PROBLEM STATEMENT: Exactly as they appear below, repeat the lines from the one with "blue ruler [46,323,115,410] -> none" through the one with "pink scissors [474,130,540,181] -> none", and no others.

(Dataset records)
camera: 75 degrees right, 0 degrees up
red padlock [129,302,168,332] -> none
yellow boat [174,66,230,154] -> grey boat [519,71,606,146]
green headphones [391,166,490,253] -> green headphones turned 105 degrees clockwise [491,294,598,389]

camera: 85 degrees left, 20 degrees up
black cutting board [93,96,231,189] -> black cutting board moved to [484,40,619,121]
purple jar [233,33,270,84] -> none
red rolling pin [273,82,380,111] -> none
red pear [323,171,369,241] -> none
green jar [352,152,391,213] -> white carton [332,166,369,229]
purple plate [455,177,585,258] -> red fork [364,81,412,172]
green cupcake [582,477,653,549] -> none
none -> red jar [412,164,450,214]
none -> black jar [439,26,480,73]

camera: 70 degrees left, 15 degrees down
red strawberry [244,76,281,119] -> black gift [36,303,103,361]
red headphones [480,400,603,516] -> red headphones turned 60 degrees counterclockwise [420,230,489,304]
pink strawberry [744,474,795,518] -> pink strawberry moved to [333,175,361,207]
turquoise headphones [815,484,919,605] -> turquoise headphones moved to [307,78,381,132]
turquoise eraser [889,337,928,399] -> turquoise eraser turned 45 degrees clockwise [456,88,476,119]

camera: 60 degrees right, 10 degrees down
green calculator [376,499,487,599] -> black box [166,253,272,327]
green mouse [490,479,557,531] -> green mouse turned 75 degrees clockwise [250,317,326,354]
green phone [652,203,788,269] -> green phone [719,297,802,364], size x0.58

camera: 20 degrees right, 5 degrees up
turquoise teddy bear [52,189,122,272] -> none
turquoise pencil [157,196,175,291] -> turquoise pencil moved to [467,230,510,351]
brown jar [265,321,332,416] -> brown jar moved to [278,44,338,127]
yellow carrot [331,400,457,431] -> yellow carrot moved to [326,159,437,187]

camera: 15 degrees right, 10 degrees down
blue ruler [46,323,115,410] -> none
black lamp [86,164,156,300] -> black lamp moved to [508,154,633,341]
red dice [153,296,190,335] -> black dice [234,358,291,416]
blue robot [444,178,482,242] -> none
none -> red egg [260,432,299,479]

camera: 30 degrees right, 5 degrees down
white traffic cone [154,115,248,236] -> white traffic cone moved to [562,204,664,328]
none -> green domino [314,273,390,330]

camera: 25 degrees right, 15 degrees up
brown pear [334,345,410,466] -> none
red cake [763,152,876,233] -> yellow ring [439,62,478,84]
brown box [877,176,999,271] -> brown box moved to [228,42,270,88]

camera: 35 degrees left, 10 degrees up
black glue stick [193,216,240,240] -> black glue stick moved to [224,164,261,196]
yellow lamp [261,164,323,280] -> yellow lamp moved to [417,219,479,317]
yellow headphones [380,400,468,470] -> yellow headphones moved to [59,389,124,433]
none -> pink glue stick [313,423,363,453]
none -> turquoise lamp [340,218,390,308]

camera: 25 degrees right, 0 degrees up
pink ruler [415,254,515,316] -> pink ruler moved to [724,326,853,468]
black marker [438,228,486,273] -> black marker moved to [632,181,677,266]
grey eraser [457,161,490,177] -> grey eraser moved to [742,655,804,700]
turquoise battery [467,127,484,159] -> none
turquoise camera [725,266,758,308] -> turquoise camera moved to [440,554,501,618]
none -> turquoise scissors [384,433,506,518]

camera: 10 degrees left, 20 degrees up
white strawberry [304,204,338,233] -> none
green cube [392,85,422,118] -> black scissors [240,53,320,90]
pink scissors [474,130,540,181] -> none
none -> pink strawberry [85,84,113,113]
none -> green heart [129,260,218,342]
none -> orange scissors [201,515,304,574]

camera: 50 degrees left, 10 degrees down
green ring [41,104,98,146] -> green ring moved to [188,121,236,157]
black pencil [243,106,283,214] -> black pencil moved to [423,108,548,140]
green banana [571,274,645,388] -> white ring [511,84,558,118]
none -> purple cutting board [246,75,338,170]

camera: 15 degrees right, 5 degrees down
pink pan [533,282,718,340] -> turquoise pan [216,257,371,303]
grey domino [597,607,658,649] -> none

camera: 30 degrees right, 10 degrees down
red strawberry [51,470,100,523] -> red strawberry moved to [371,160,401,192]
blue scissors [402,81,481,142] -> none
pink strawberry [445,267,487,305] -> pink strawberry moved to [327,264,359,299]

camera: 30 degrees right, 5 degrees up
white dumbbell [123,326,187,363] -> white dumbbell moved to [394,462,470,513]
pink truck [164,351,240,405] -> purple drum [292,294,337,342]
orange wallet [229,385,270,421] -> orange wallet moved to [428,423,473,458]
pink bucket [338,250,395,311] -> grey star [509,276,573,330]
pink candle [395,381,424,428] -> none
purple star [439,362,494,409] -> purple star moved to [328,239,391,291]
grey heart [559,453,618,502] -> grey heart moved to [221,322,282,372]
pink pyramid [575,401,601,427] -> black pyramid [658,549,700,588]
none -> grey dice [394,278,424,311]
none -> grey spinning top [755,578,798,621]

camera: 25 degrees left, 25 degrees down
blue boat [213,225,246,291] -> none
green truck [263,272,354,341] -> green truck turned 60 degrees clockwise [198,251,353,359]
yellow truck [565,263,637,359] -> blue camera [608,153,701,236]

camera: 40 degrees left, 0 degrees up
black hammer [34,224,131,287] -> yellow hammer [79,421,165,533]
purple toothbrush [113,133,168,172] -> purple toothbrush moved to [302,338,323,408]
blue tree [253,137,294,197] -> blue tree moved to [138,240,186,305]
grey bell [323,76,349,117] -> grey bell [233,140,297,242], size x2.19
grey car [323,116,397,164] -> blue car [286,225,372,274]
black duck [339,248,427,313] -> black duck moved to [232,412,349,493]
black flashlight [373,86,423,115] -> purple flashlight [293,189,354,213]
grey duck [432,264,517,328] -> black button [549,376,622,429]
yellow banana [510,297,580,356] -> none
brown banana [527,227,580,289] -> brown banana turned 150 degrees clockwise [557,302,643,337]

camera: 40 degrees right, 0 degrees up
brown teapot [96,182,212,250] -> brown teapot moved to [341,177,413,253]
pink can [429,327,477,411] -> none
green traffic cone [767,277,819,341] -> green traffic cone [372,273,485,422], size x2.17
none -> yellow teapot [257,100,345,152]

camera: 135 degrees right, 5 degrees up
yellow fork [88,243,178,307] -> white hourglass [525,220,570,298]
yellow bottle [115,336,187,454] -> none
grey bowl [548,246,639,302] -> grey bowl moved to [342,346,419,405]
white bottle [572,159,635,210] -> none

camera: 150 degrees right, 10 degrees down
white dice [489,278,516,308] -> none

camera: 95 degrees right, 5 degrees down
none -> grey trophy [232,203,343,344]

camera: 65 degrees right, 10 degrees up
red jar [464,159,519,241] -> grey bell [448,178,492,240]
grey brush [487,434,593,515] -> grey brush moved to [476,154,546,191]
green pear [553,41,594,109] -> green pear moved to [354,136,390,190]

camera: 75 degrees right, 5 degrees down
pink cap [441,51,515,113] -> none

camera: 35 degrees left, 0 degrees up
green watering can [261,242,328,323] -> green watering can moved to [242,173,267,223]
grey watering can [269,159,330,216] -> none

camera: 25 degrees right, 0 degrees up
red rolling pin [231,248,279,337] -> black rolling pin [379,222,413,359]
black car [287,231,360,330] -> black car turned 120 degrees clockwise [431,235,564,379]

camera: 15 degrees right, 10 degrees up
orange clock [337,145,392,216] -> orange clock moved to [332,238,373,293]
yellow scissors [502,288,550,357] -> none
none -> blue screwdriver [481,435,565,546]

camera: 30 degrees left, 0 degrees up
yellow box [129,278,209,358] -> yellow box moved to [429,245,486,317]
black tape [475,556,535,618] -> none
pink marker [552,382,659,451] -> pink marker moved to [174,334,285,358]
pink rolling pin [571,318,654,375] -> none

WRITTEN SOLUTION:
blue ruler [46,323,115,410] -> none
black lamp [86,164,156,300] -> black lamp moved to [508,154,633,341]
red dice [153,296,190,335] -> black dice [234,358,291,416]
blue robot [444,178,482,242] -> none
none -> red egg [260,432,299,479]

camera: 30 degrees right, 5 degrees down
white traffic cone [154,115,248,236] -> white traffic cone moved to [562,204,664,328]
none -> green domino [314,273,390,330]

camera: 25 degrees right, 15 degrees up
brown pear [334,345,410,466] -> none
red cake [763,152,876,233] -> yellow ring [439,62,478,84]
brown box [877,176,999,271] -> brown box moved to [228,42,270,88]

camera: 35 degrees left, 10 degrees up
black glue stick [193,216,240,240] -> black glue stick moved to [224,164,261,196]
yellow lamp [261,164,323,280] -> yellow lamp moved to [417,219,479,317]
yellow headphones [380,400,468,470] -> yellow headphones moved to [59,389,124,433]
none -> pink glue stick [313,423,363,453]
none -> turquoise lamp [340,218,390,308]

camera: 25 degrees right, 0 degrees up
pink ruler [415,254,515,316] -> pink ruler moved to [724,326,853,468]
black marker [438,228,486,273] -> black marker moved to [632,181,677,266]
grey eraser [457,161,490,177] -> grey eraser moved to [742,655,804,700]
turquoise battery [467,127,484,159] -> none
turquoise camera [725,266,758,308] -> turquoise camera moved to [440,554,501,618]
none -> turquoise scissors [384,433,506,518]

camera: 10 degrees left, 20 degrees up
white strawberry [304,204,338,233] -> none
green cube [392,85,422,118] -> black scissors [240,53,320,90]
pink scissors [474,130,540,181] -> none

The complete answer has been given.